── Data

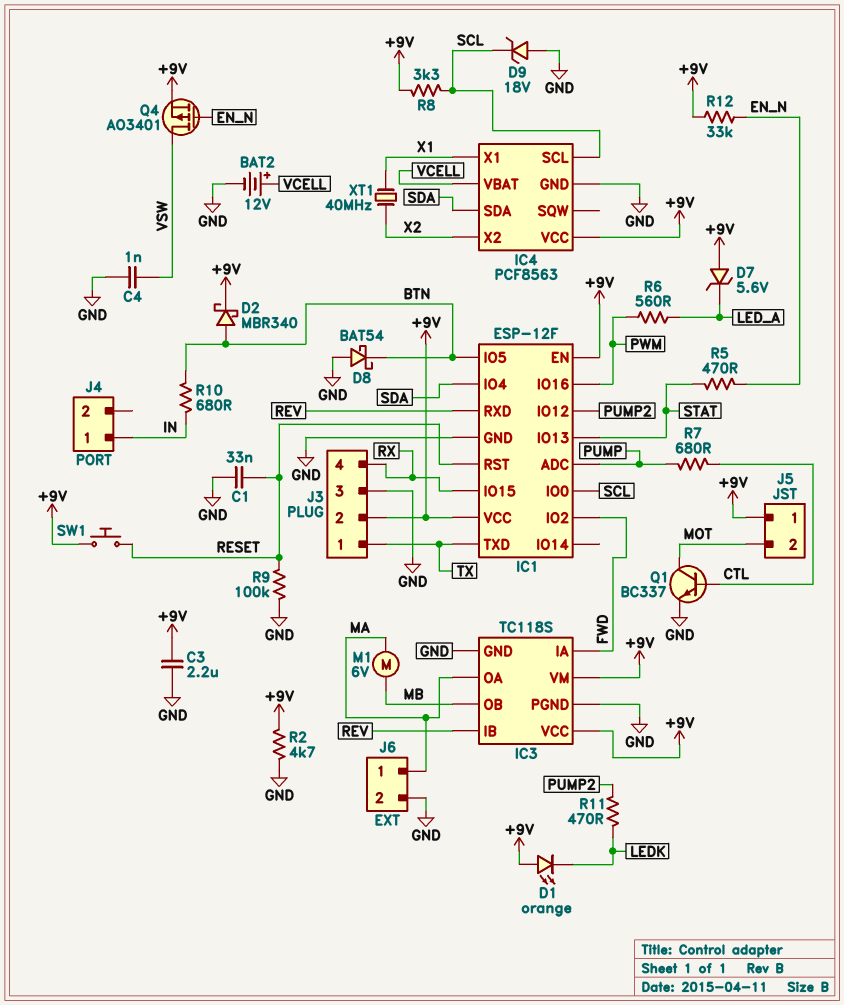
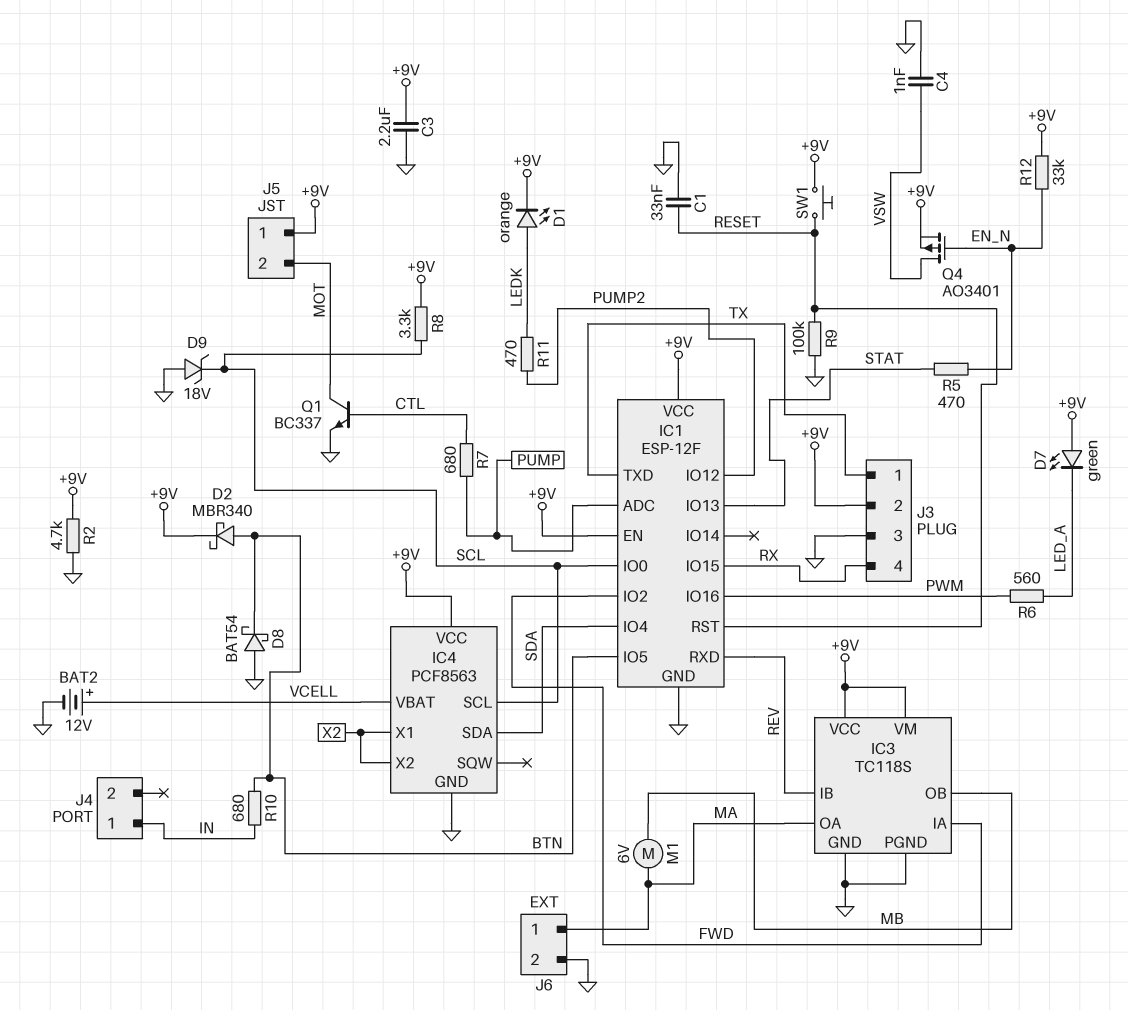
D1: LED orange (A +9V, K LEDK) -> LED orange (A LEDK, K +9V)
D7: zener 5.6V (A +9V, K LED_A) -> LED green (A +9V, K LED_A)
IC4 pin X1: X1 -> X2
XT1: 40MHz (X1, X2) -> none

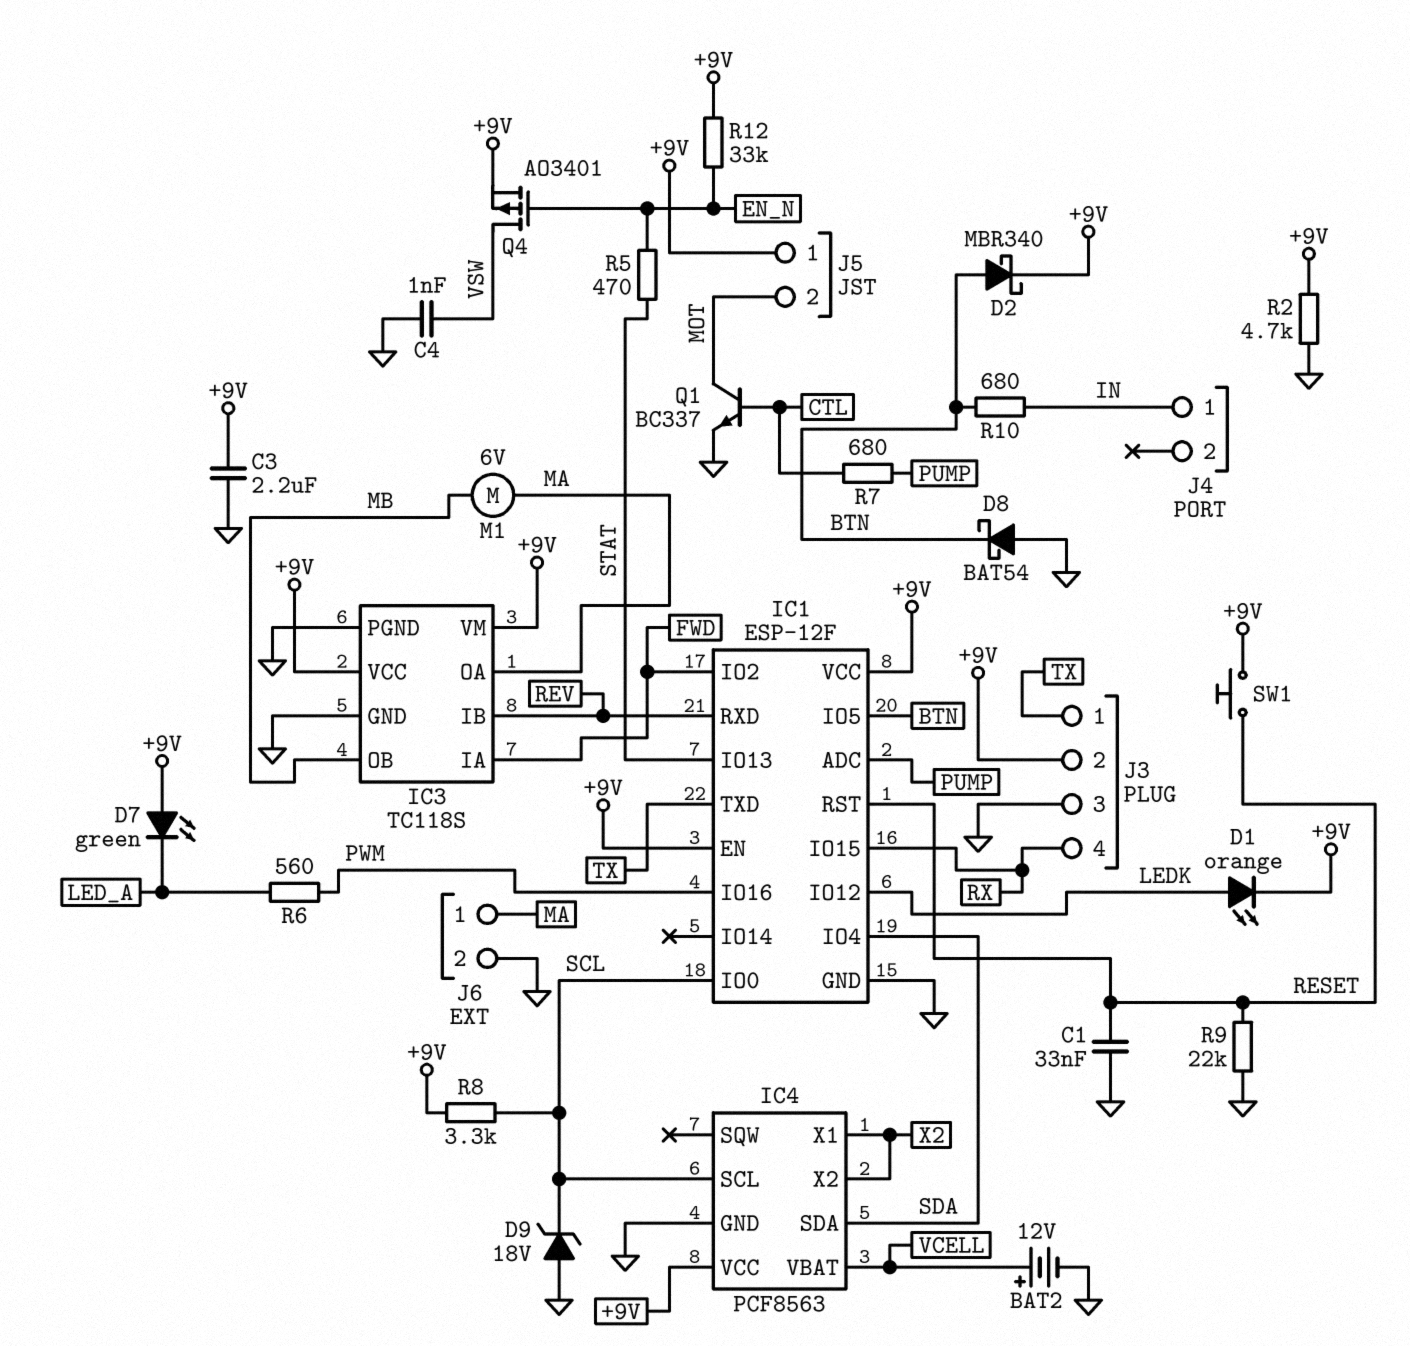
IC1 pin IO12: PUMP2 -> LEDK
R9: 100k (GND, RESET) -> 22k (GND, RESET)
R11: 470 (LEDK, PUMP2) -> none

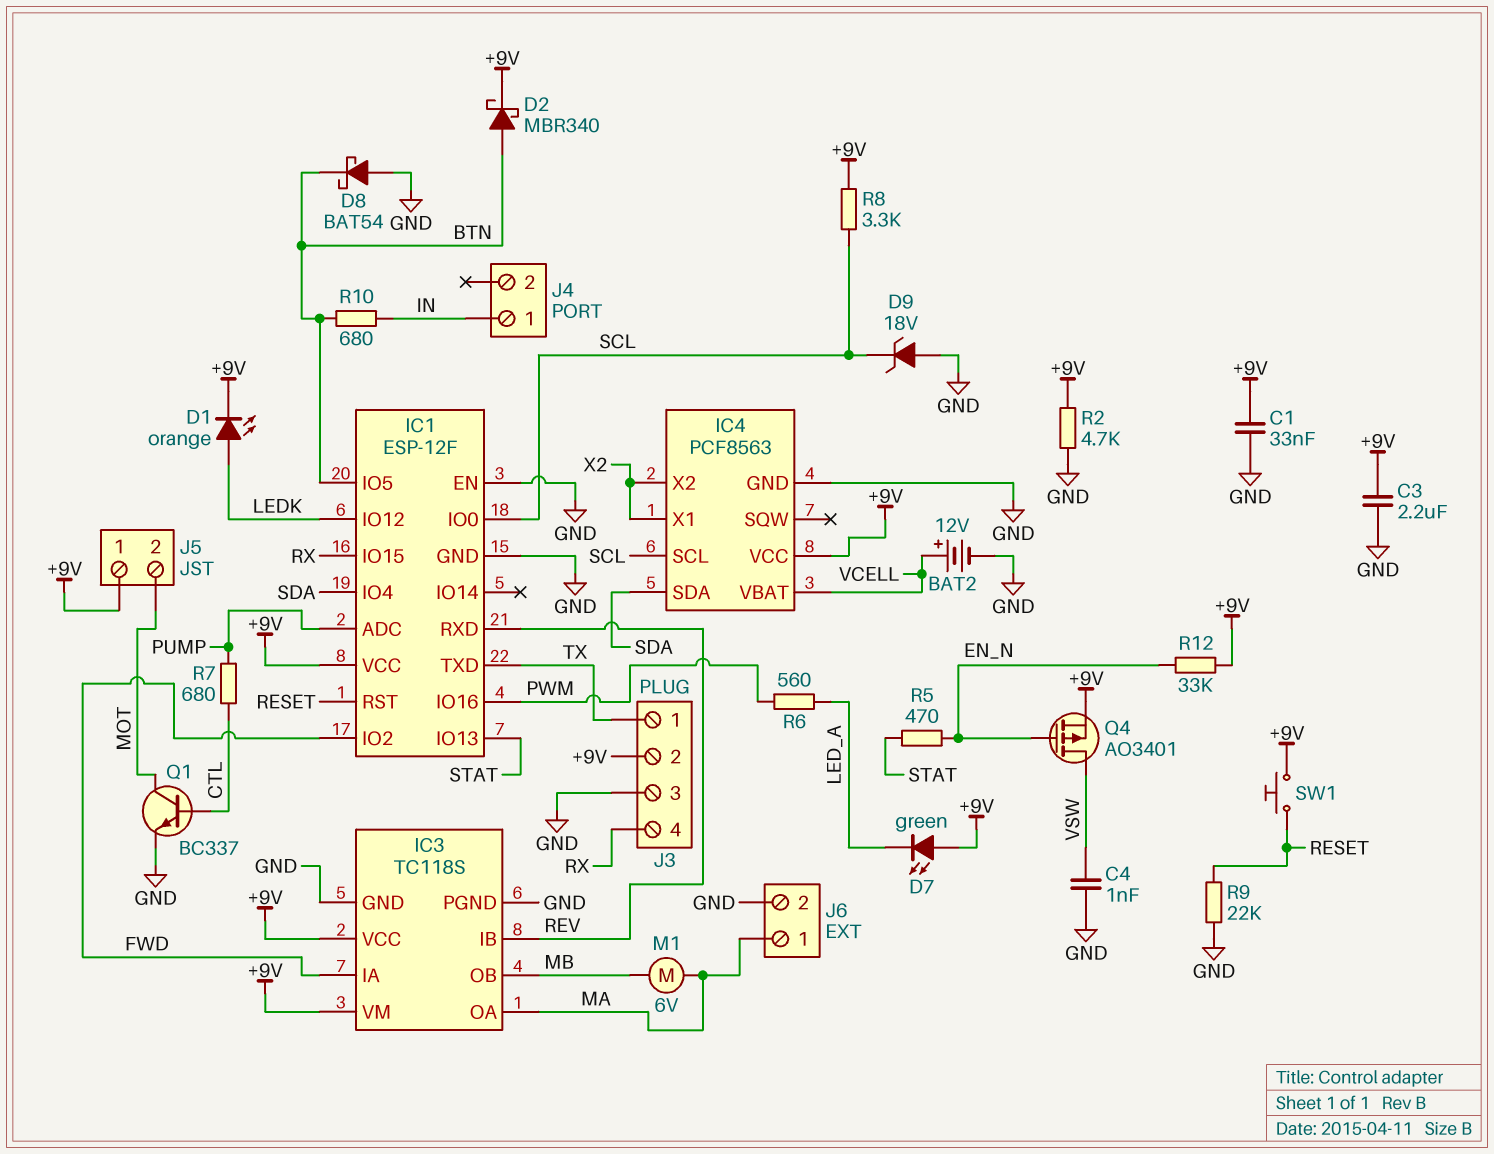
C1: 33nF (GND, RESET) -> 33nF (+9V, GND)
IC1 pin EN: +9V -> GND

────

### Task to complete
Only the lines from the line with "R11: 470 (LEDK, PUMP2) -> none" through the end of the records belong in your copy. Repeat them exactly, without pictures.

### Exercise answer
R11: 470 (LEDK, PUMP2) -> none

C1: 33nF (GND, RESET) -> 33nF (+9V, GND)
IC1 pin EN: +9V -> GND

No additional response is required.